Every line of the records below from the line with "333, 114, 71" up to and including the line with "205, 93, 101" must be reproduced exactly, and no line outside that range.

Segment Start: Source data

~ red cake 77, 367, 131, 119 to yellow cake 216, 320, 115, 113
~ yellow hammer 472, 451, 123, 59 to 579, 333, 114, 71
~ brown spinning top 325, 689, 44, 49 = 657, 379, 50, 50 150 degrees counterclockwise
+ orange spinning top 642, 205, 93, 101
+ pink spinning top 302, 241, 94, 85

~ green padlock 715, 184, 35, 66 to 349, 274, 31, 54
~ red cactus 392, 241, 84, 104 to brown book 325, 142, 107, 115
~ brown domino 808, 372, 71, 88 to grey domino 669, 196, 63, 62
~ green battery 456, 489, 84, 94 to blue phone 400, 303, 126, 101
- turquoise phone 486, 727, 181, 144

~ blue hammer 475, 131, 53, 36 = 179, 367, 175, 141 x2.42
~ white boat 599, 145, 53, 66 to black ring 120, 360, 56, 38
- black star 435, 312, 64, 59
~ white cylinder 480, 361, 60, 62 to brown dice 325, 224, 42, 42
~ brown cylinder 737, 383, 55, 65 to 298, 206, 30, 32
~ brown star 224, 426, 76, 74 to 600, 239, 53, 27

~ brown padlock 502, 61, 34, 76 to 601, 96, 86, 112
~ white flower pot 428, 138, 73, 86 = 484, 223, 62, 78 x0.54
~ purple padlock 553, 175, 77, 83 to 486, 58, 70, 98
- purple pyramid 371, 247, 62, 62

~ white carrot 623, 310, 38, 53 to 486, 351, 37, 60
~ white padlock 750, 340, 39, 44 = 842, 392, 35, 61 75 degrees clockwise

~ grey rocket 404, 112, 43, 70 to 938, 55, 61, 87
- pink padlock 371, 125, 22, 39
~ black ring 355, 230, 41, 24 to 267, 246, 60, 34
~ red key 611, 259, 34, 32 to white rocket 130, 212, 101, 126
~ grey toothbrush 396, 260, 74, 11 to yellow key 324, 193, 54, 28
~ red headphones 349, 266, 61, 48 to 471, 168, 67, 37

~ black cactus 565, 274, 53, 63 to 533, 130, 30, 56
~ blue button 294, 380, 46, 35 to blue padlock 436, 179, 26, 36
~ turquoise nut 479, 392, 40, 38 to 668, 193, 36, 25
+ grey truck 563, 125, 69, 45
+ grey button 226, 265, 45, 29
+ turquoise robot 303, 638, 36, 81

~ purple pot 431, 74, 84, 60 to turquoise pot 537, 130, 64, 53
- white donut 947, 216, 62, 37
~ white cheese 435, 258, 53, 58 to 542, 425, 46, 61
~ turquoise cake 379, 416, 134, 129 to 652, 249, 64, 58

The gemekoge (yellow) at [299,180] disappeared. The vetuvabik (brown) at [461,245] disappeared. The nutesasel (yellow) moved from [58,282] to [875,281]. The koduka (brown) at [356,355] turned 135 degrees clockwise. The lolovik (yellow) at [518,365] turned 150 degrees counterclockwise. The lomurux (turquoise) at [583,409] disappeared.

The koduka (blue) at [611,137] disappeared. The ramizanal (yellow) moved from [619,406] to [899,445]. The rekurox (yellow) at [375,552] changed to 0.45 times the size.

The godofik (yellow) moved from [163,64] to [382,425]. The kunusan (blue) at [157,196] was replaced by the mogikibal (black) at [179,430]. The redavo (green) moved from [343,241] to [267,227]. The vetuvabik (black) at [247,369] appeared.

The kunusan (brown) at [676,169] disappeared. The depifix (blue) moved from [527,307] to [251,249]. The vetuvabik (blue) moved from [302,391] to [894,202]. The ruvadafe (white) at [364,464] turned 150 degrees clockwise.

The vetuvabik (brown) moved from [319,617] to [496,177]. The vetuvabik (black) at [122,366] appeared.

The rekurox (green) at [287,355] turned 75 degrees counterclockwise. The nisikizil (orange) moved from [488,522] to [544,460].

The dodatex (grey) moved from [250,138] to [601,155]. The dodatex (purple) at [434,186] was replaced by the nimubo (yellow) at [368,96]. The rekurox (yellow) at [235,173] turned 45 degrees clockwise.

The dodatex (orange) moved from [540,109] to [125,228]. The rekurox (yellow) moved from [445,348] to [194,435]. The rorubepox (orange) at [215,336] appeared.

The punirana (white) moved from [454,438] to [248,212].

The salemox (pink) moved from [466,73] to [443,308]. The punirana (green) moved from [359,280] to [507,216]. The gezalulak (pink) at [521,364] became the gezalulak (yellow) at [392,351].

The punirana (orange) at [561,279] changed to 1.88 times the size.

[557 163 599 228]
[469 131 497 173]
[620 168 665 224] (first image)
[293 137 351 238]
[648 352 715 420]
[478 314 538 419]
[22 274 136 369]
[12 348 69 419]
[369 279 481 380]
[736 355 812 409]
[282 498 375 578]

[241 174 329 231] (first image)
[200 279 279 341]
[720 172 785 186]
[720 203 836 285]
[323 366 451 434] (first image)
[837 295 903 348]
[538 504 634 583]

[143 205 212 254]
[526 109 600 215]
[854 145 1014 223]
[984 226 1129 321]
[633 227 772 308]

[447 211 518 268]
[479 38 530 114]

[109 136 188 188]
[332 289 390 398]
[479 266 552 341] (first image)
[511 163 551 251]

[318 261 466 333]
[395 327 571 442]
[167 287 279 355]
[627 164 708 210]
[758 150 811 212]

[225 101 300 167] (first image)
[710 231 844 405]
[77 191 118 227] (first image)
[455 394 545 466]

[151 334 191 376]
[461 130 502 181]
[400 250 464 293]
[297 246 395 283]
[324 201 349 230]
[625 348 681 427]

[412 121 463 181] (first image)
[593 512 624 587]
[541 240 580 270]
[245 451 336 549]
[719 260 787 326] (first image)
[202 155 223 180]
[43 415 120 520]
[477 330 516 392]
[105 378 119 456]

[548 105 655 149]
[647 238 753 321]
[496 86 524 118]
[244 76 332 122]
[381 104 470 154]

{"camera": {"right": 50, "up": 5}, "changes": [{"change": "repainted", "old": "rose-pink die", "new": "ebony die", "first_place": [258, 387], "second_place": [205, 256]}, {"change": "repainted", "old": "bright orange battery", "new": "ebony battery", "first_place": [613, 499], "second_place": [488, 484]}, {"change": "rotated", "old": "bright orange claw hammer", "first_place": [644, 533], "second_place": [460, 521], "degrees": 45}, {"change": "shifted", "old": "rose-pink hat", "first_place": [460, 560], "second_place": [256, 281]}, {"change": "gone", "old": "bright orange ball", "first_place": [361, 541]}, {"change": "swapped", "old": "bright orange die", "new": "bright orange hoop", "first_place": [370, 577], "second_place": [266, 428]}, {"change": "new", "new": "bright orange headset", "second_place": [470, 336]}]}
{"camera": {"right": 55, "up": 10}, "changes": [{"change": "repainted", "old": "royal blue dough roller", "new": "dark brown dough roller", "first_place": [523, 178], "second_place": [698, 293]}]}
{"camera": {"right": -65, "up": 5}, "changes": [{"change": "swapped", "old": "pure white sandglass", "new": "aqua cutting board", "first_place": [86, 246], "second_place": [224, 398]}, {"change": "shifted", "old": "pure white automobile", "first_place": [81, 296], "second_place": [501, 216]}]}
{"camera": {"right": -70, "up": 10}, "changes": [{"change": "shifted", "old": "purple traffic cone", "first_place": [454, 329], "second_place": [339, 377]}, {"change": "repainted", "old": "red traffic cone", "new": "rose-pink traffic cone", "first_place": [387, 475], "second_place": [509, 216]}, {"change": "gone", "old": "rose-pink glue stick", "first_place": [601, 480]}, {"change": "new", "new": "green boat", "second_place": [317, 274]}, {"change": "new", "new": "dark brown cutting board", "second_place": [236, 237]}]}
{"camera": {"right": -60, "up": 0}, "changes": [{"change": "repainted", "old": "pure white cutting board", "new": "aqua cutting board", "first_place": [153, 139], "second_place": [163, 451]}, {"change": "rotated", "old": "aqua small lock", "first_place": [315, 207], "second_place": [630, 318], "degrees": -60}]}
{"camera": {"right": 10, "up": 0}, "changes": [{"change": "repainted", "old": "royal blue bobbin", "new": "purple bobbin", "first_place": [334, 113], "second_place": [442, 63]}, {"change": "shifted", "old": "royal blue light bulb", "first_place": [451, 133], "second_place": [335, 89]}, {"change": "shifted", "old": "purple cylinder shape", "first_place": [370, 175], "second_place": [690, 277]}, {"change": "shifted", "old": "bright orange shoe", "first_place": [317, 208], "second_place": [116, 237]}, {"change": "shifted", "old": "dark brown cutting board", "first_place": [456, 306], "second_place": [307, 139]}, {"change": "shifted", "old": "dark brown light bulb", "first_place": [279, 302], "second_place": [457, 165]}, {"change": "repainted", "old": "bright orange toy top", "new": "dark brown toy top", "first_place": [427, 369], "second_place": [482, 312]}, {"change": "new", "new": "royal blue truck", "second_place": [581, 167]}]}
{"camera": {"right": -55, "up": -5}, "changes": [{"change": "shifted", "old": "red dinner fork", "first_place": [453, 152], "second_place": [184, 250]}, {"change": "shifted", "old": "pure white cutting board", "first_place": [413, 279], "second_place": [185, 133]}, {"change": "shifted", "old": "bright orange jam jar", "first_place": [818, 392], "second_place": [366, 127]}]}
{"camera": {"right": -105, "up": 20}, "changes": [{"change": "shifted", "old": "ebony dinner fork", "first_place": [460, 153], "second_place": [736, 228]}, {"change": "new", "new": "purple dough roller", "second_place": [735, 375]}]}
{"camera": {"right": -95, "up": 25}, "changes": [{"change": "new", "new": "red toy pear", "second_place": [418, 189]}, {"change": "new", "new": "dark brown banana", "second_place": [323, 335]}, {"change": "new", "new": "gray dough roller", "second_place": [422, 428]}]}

Segment End: Source data

§ **Output for this exercise**
~ yellow hammer 472, 451, 123, 59 to 579, 333, 114, 71
~ brown spinning top 325, 689, 44, 49 = 657, 379, 50, 50 150 degrees counterclockwise
+ orange spinning top 642, 205, 93, 101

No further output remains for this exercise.